[GIVEN RECORDS]
::::::::::
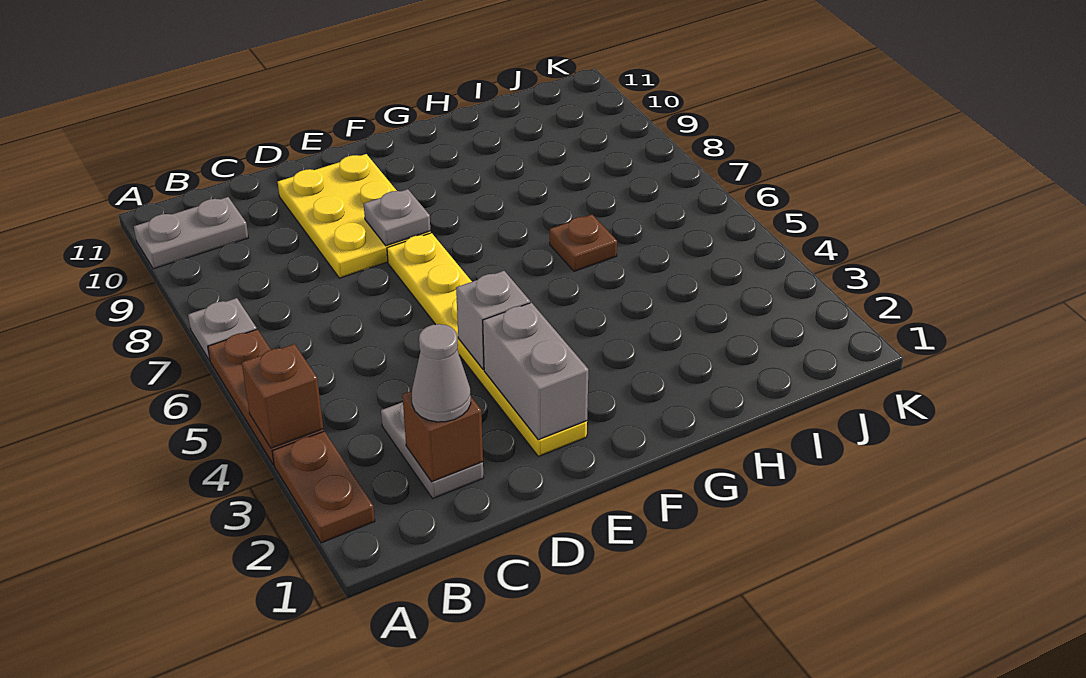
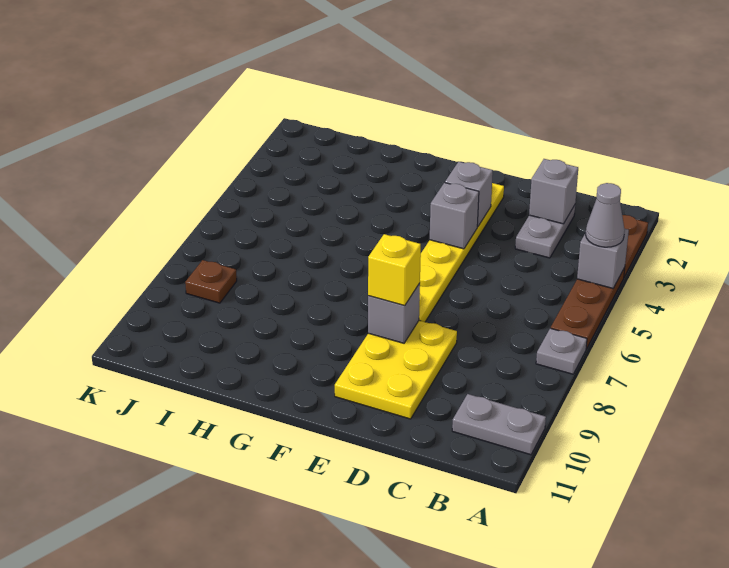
brown brick A4 level 2 -> grey brick A4 level 2
brown brick C2 level 2 -> grey brick C2 level 2
grey cone C2 level 3 -> grey cone A4 level 3
grey brick E2:E3 level 2 -> grey brick E3 level 2
grey plate E8 level 2 -> grey brick E8 level 2
none -> yellow brick E8 level 3
brown plate H6 level 1 -> brown plate J8 level 1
::::::::::
[TASK STATEMENT] An exact copy of the lines from the one with "grey brick E2:E3" through the final line of the entries is the whole answer.

[ANSWER SECTION]
grey brick E2:E3 level 2 -> grey brick E3 level 2
grey plate E8 level 2 -> grey brick E8 level 2
none -> yellow brick E8 level 3
brown plate H6 level 1 -> brown plate J8 level 1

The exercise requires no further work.